§ **书面指令**
下面的条目中，从包含“coordinates (557, 196).”的那一行到包含“Identify the location of the shortest”的那一行（首尾两行都算在内），如何表示为 JSON 字符串列表？每行对应一个字符串，空行略去。
··· 数据
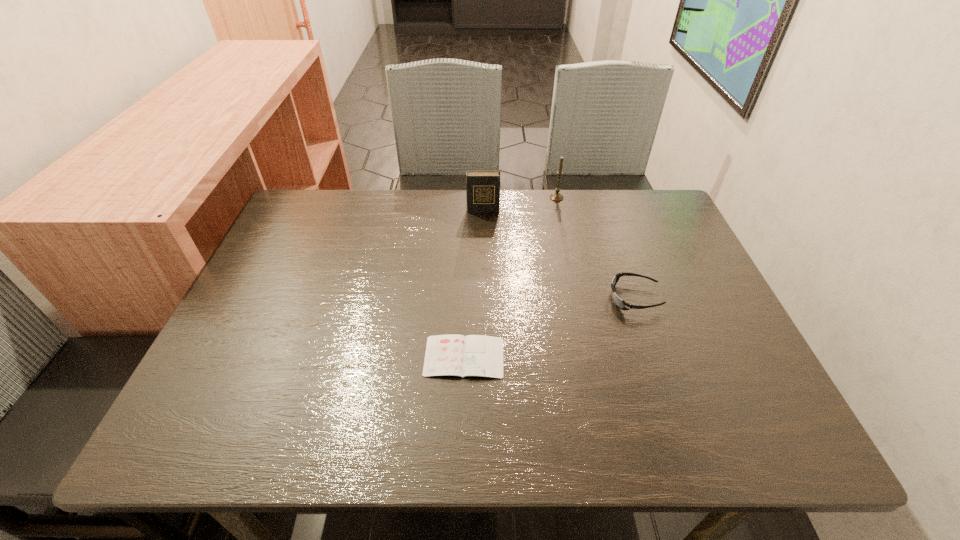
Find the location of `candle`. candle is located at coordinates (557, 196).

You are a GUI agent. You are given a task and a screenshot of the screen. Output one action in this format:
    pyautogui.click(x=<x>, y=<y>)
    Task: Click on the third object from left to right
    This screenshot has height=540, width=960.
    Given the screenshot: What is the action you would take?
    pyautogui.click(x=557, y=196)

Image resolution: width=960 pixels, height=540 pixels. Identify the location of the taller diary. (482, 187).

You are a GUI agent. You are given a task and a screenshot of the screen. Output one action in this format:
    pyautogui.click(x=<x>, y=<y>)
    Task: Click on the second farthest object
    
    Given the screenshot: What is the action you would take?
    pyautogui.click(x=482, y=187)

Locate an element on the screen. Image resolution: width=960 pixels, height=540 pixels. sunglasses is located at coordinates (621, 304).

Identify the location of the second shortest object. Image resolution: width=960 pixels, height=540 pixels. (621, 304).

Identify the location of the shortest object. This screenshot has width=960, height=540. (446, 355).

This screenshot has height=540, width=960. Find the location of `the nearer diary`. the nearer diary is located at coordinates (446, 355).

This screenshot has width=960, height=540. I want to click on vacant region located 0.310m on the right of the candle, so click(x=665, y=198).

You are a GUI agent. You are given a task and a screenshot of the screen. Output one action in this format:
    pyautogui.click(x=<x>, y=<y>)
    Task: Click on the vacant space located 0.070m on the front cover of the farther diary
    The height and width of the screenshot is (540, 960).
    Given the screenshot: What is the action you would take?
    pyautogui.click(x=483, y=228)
······
··· 数据
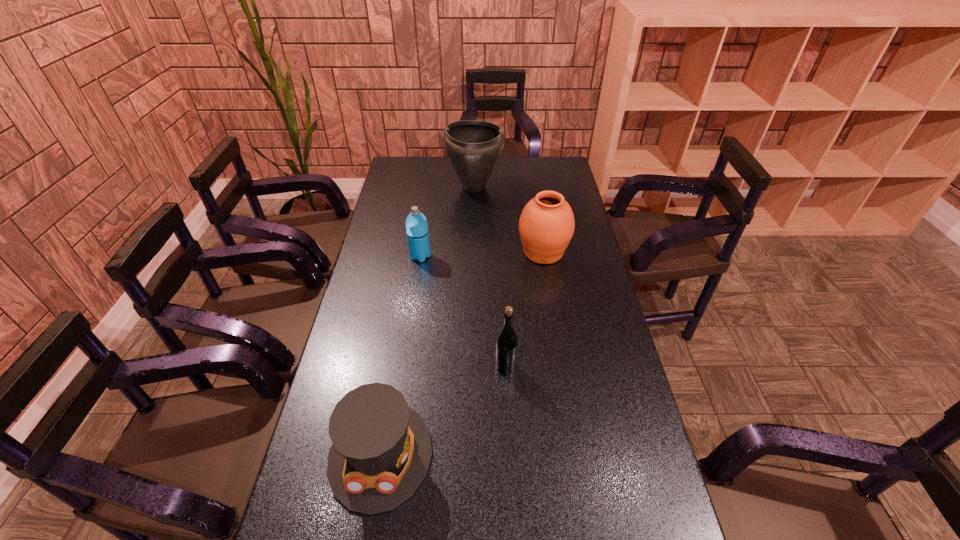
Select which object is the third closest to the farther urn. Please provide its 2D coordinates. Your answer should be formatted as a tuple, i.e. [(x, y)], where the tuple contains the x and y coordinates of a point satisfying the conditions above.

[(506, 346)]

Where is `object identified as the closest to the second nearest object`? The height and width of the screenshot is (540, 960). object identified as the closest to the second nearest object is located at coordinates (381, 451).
······
§ **解答**
[
  "Find the location of `candle`. candle is located at coordinates (557, 196).",
  "You are a GUI agent. You are given a task and a screenshot of the screen. Output one action in this format:",
  "    pyautogui.click(x=<x>, y=<y>)",
  "    Task: Click on the third object from left to right",
  "    This screenshot has height=540, width=960.",
  "    Given the screenshot: What is the action you would take?",
  "    pyautogui.click(x=557, y=196)",
  "Image resolution: width=960 pixels, height=540 pixels. Identify the location of the taller diary. (482, 187).",
  "You are a GUI agent. You are given a task and a screenshot of the screen. Output one action in this format:",
  "    pyautogui.click(x=<x>, y=<y>)",
  "    Task: Click on the second farthest object",
  "    Given the screenshot: What is the action you would take?",
  "    pyautogui.click(x=482, y=187)",
  "Locate an element on the screen. Image resolution: width=960 pixels, height=540 pixels. sunglasses is located at coordinates (621, 304).",
  "Identify the location of the second shortest object. Image resolution: width=960 pixels, height=540 pixels. (621, 304).",
  "Identify the location of the shortest object. This screenshot has width=960, height=540. (446, 355)."
]